* _Your objective_
After finding the line containing "camera: 25 degrees right, 10 degrees down" below, please output that line and each following one through the line containing "none -> black spinning top [445,180,504,242]", exactly as written.

* _Records supplied_
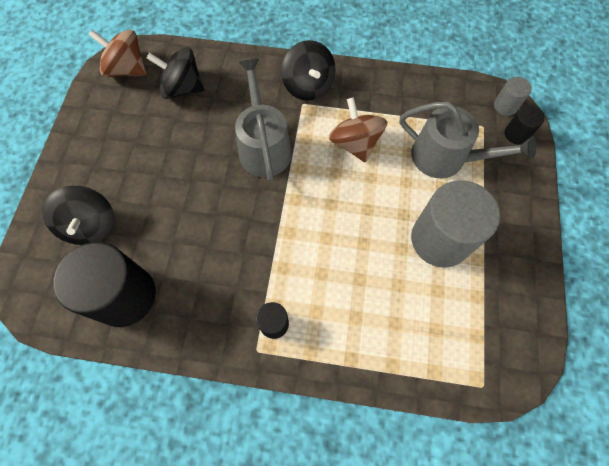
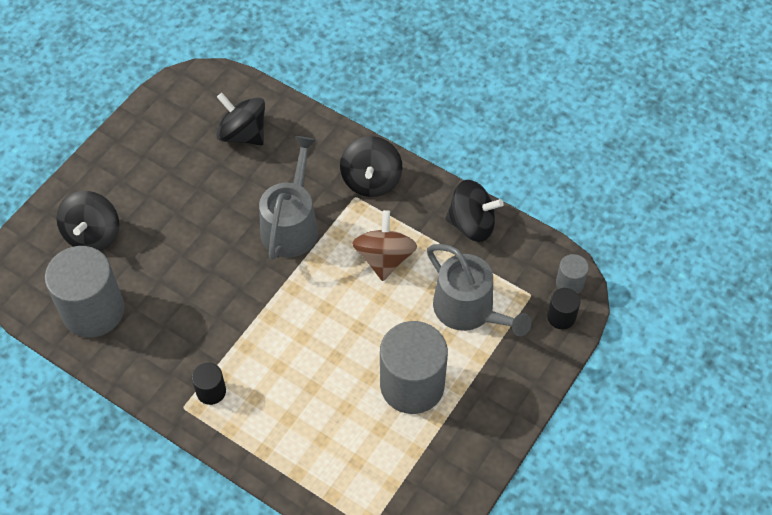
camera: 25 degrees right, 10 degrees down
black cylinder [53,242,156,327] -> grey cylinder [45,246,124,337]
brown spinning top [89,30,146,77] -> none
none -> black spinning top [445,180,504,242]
* * *
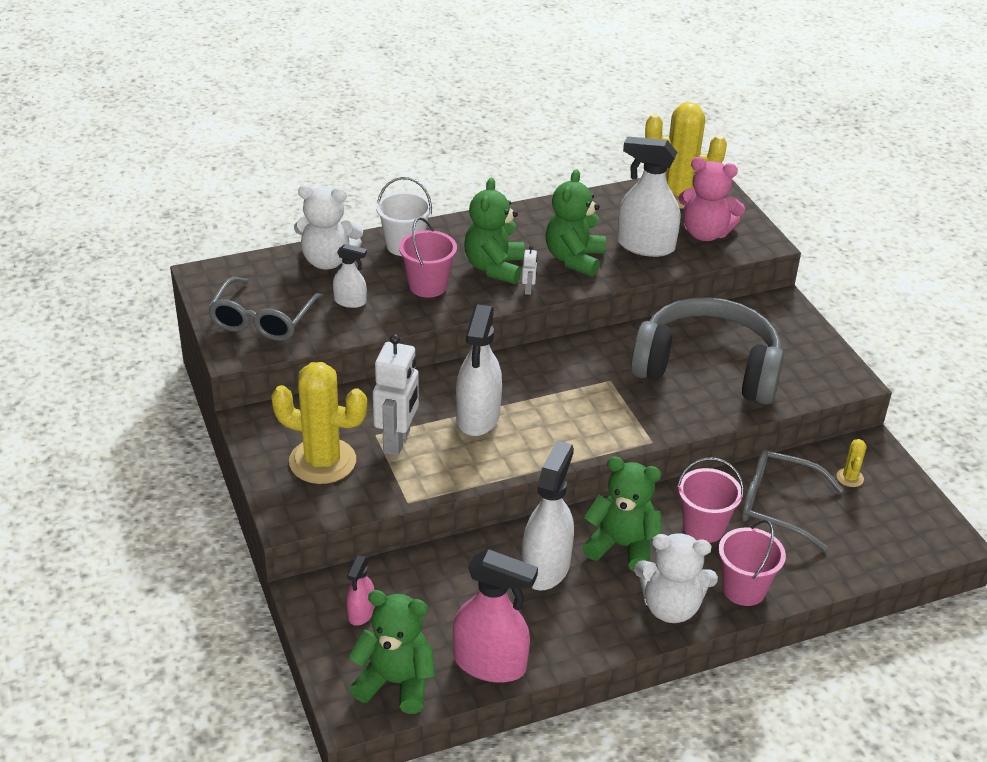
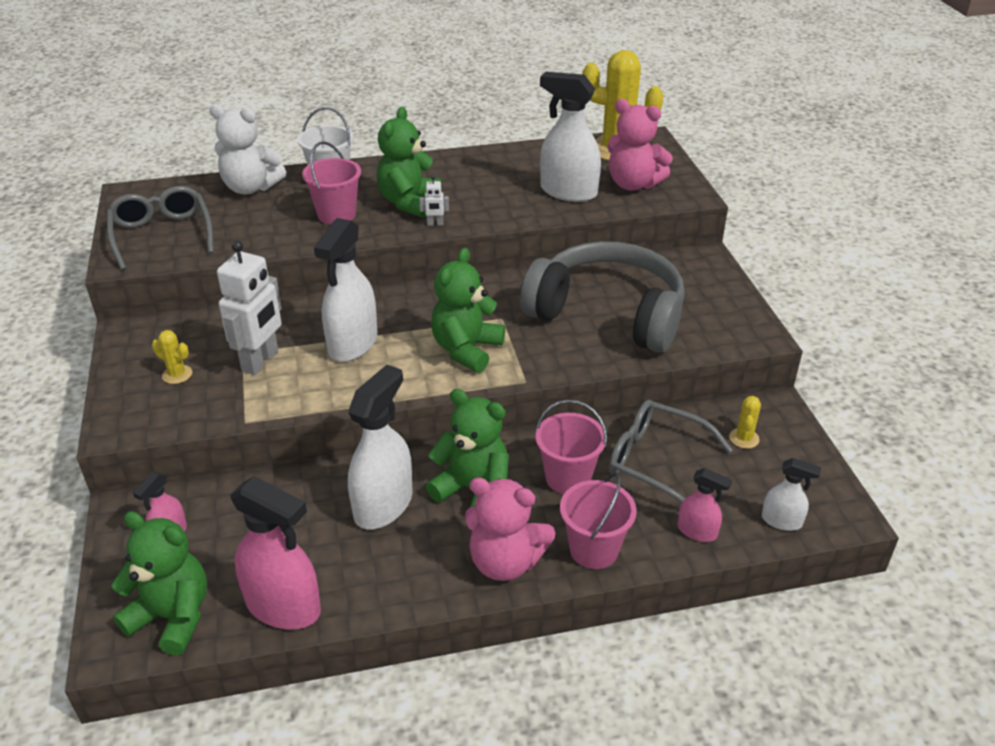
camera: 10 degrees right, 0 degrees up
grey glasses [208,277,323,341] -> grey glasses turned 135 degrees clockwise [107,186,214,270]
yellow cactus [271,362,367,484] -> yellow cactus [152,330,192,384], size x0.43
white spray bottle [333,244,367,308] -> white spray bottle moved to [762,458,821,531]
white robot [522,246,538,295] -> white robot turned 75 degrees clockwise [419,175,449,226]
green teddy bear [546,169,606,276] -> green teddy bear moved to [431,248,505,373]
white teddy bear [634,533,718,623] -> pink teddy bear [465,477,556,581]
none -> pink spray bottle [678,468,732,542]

* _Finished task_
camera: 25 degrees right, 10 degrees down
black cylinder [53,242,156,327] -> grey cylinder [45,246,124,337]
brown spinning top [89,30,146,77] -> none
none -> black spinning top [445,180,504,242]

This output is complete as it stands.